How do the records below read from their first line through the line containing "pink hammer: [303,285,384,326]"? Write those lines out exactly.
○ ○ ○
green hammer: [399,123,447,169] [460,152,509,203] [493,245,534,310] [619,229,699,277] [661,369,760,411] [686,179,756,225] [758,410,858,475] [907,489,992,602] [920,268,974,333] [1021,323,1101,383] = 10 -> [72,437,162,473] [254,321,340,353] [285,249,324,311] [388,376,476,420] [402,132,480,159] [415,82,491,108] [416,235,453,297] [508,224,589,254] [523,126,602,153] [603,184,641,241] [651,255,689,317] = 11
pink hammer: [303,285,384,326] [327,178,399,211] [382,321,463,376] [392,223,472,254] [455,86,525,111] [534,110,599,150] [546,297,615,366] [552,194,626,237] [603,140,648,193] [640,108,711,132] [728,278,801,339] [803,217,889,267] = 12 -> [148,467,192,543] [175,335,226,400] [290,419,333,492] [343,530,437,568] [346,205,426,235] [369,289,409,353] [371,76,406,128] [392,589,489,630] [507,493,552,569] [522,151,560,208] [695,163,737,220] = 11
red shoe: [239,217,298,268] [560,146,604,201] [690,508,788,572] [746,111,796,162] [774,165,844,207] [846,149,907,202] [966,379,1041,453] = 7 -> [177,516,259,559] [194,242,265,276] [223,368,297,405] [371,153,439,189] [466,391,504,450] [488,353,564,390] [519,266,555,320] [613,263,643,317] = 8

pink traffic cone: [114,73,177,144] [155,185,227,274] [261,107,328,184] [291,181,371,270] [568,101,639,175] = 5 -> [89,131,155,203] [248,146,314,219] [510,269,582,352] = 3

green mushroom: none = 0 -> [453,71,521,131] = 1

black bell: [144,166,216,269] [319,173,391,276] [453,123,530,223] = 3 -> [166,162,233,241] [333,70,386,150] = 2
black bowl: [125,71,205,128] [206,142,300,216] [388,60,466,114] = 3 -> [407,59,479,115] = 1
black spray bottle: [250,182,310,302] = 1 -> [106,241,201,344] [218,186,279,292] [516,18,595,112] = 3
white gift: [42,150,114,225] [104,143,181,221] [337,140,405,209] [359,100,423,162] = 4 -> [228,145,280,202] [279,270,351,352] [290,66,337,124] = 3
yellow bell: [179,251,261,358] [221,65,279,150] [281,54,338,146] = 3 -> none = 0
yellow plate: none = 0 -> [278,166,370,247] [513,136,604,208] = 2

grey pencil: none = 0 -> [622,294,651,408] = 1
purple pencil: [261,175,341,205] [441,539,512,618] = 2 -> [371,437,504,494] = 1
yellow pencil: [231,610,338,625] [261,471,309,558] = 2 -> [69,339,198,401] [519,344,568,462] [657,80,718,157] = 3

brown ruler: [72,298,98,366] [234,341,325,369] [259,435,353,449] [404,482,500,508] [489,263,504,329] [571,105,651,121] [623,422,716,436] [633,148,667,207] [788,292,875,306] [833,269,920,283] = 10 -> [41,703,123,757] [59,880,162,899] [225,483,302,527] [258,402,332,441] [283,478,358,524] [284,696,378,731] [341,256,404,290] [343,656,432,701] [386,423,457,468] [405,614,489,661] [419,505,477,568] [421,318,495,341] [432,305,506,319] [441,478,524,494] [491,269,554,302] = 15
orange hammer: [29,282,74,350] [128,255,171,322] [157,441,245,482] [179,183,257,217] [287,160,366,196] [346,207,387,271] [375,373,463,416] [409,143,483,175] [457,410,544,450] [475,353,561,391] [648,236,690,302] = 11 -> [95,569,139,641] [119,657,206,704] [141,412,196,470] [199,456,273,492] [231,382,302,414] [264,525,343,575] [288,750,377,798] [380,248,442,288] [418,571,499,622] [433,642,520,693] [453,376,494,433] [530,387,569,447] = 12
○ ○ ○
▶ REPLY
green hammer: [399,123,447,169] [460,152,509,203] [493,245,534,310] [619,229,699,277] [661,369,760,411] [686,179,756,225] [758,410,858,475] [907,489,992,602] [920,268,974,333] [1021,323,1101,383] = 10 -> [72,437,162,473] [254,321,340,353] [285,249,324,311] [388,376,476,420] [402,132,480,159] [415,82,491,108] [416,235,453,297] [508,224,589,254] [523,126,602,153] [603,184,641,241] [651,255,689,317] = 11
pink hammer: [303,285,384,326] [327,178,399,211] [382,321,463,376] [392,223,472,254] [455,86,525,111] [534,110,599,150] [546,297,615,366] [552,194,626,237] [603,140,648,193] [640,108,711,132] [728,278,801,339] [803,217,889,267] = 12 -> [148,467,192,543] [175,335,226,400] [290,419,333,492] [343,530,437,568] [346,205,426,235] [369,289,409,353] [371,76,406,128] [392,589,489,630] [507,493,552,569] [522,151,560,208] [695,163,737,220] = 11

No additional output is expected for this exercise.